• _Assignment_
Leave out the pictures and restate the rest of the data exactly.

%%

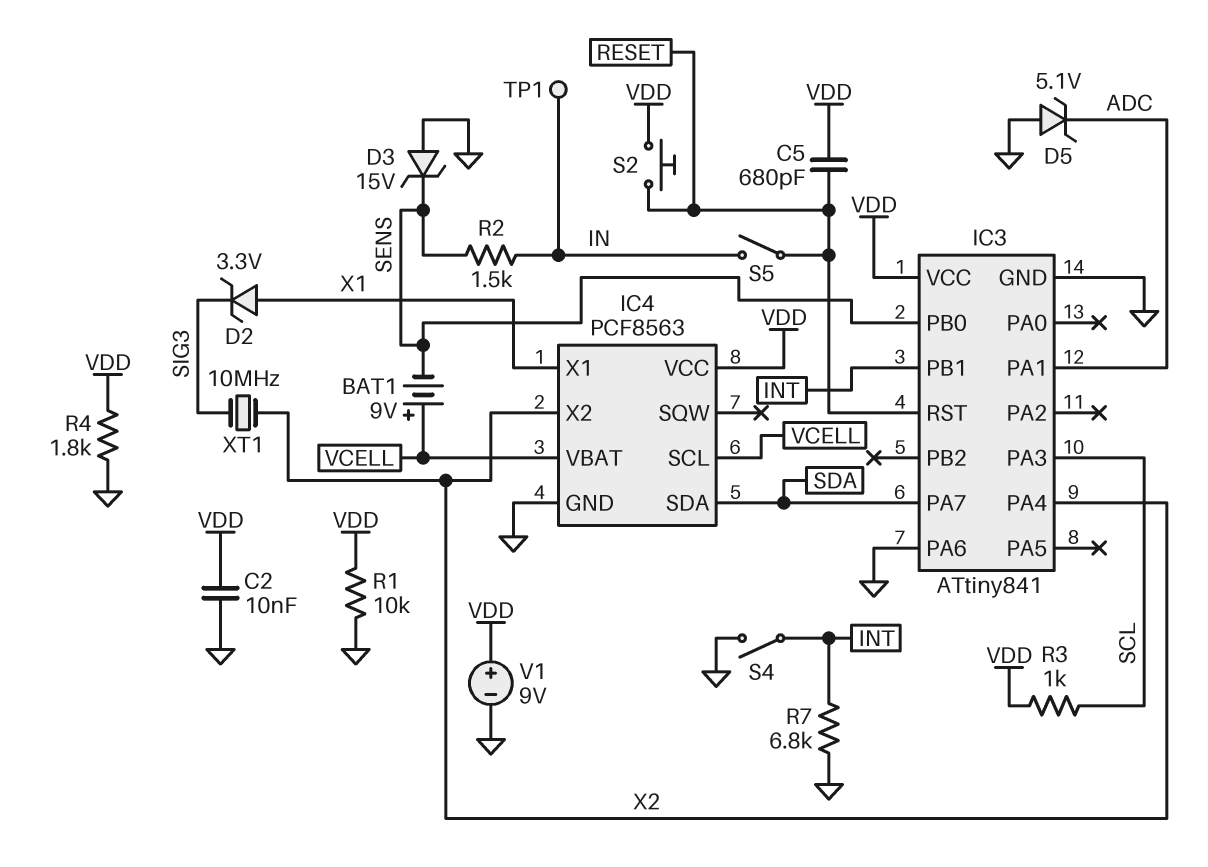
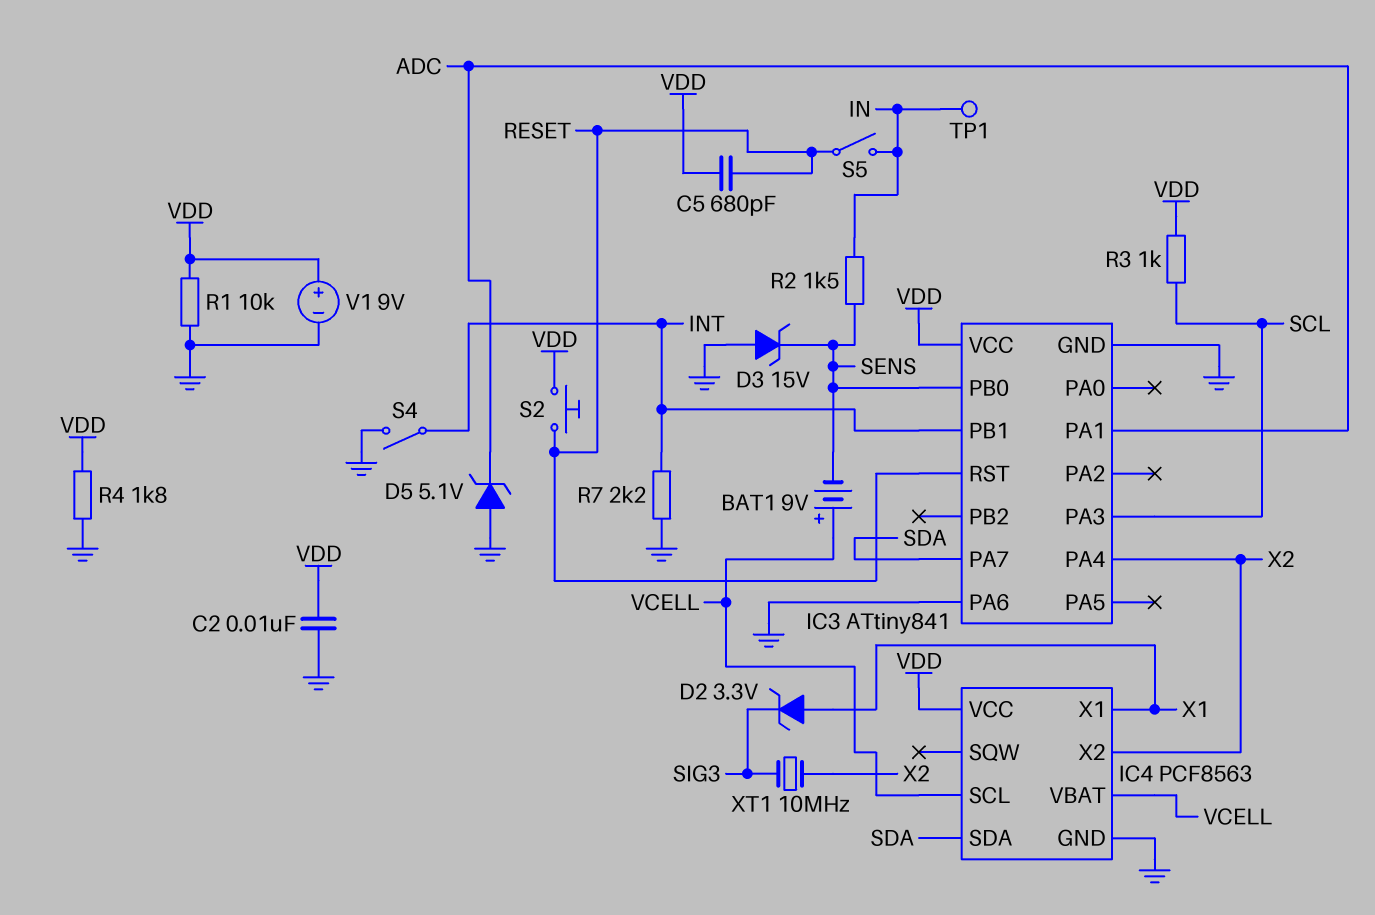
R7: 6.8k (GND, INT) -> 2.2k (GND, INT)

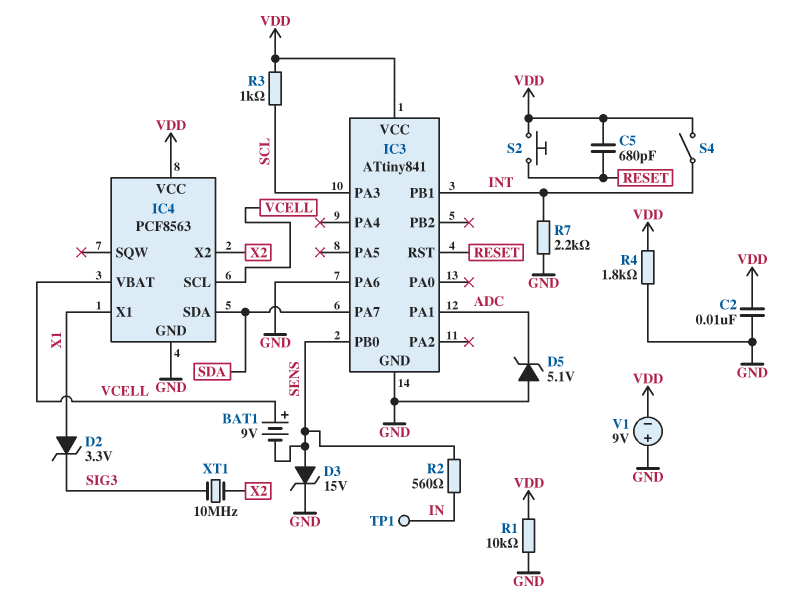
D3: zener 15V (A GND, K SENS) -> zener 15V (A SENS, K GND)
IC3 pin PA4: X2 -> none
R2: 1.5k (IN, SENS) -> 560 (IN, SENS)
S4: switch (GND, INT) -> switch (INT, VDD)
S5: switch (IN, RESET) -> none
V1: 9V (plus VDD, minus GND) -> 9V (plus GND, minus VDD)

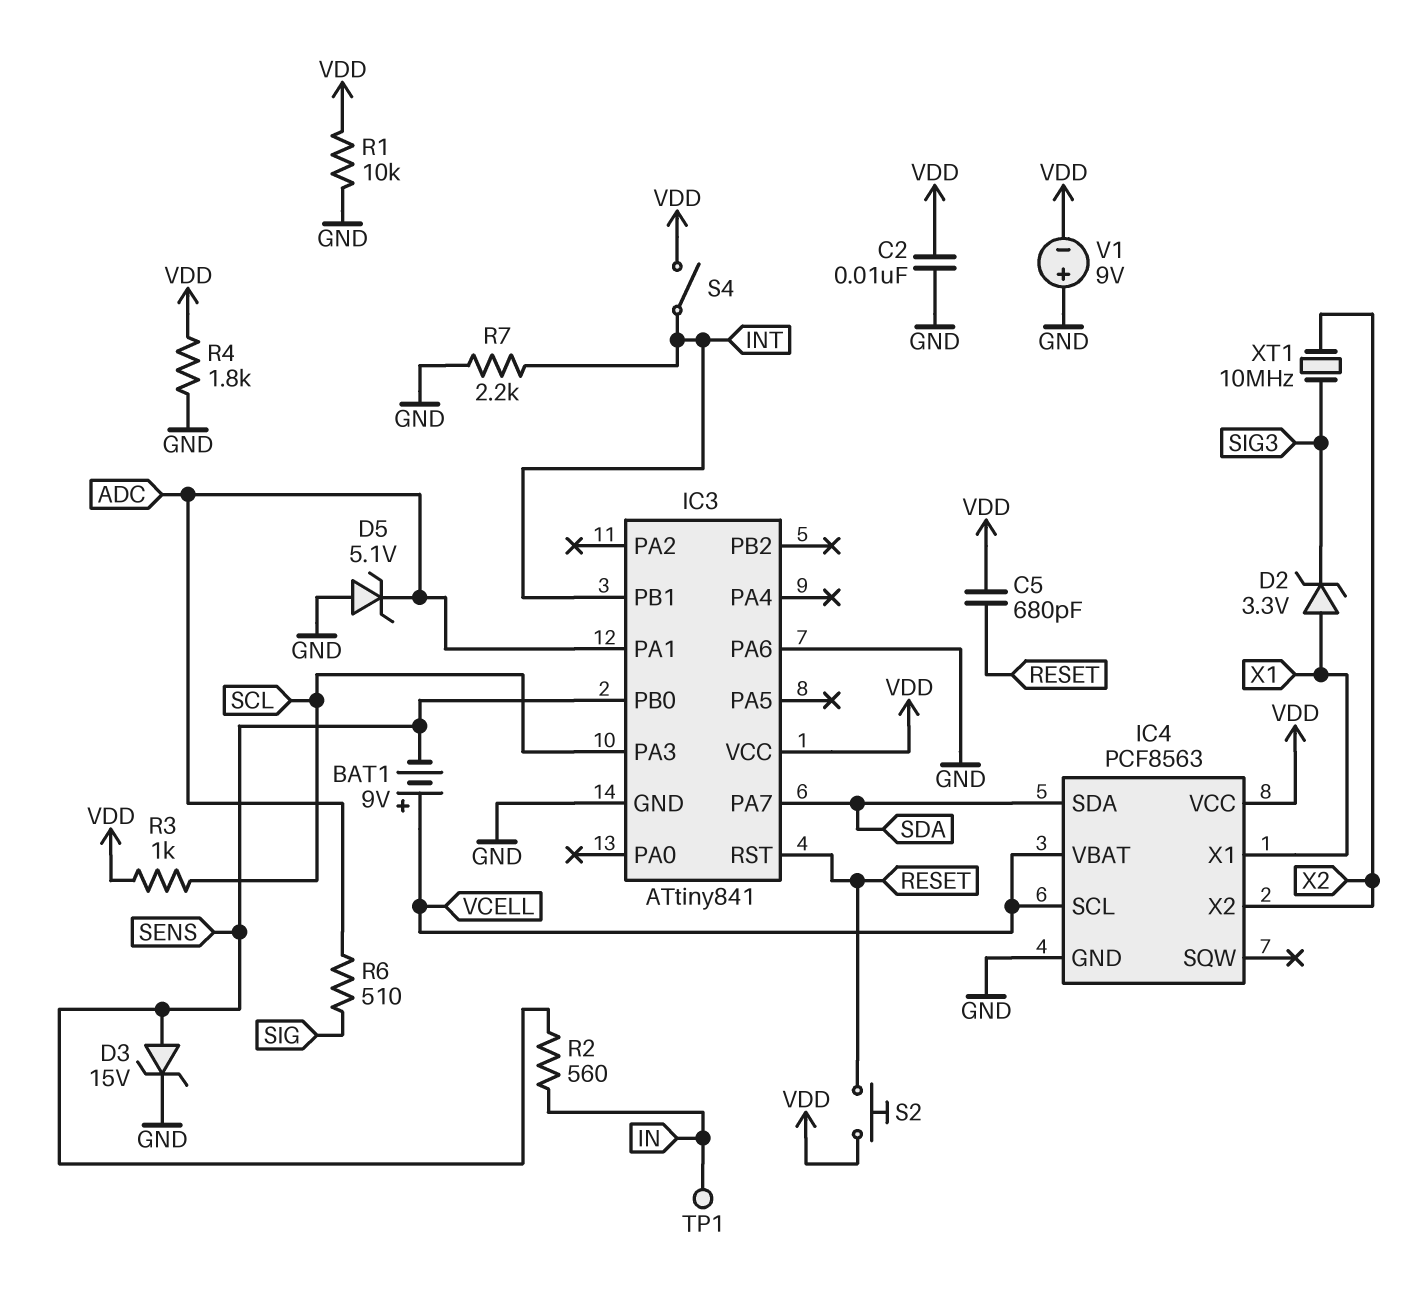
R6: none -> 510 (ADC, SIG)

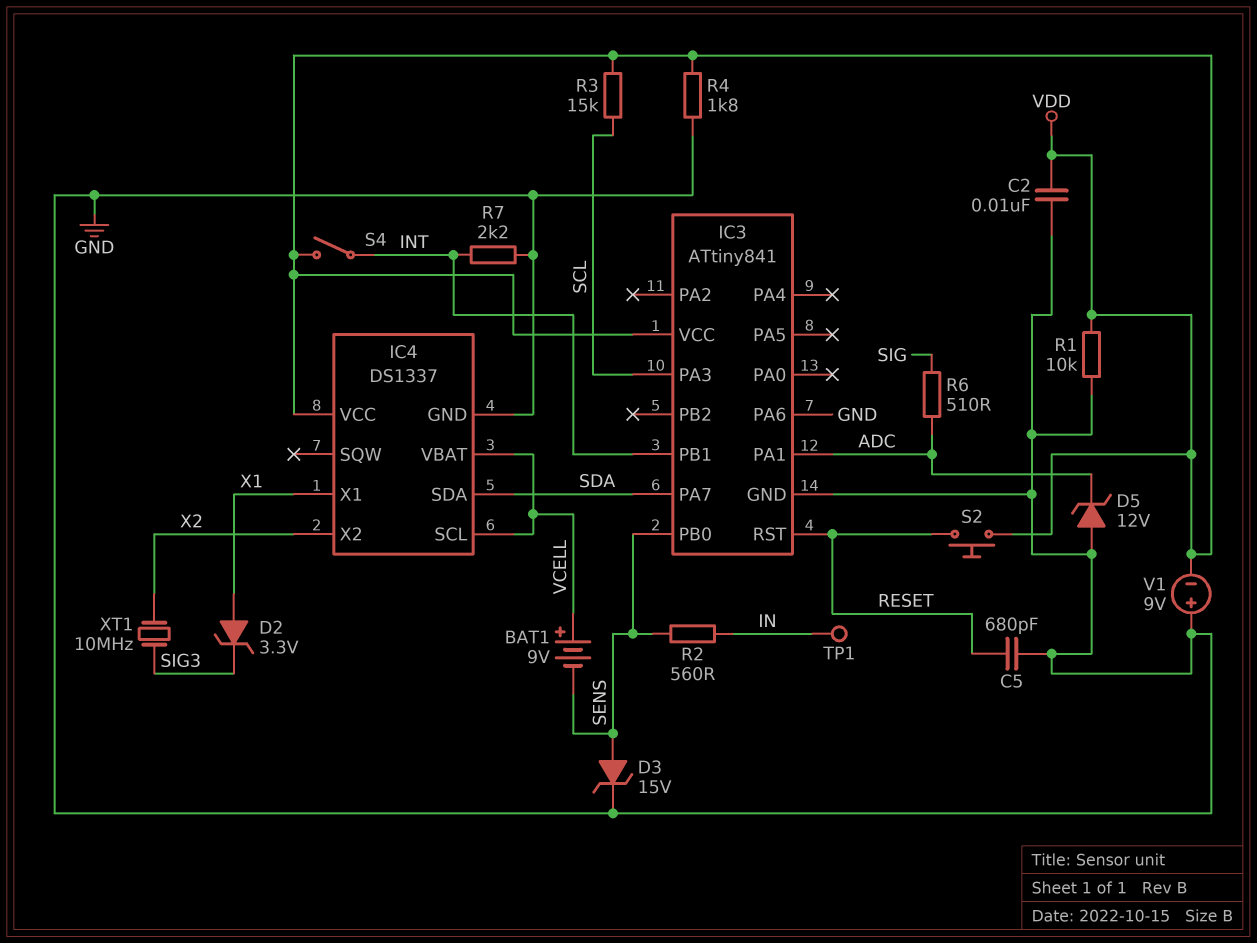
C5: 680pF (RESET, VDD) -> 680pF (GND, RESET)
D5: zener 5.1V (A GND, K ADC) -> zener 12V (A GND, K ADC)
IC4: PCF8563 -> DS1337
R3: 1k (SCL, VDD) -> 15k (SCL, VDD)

%%

• _The answer_
R7: 6.8k (GND, INT) -> 2.2k (GND, INT)

D3: zener 15V (A GND, K SENS) -> zener 15V (A SENS, K GND)
IC3 pin PA4: X2 -> none
R2: 1.5k (IN, SENS) -> 560 (IN, SENS)
S4: switch (GND, INT) -> switch (INT, VDD)
S5: switch (IN, RESET) -> none
V1: 9V (plus VDD, minus GND) -> 9V (plus GND, minus VDD)

R6: none -> 510 (ADC, SIG)

C5: 680pF (RESET, VDD) -> 680pF (GND, RESET)
D5: zener 5.1V (A GND, K ADC) -> zener 12V (A GND, K ADC)
IC4: PCF8563 -> DS1337
R3: 1k (SCL, VDD) -> 15k (SCL, VDD)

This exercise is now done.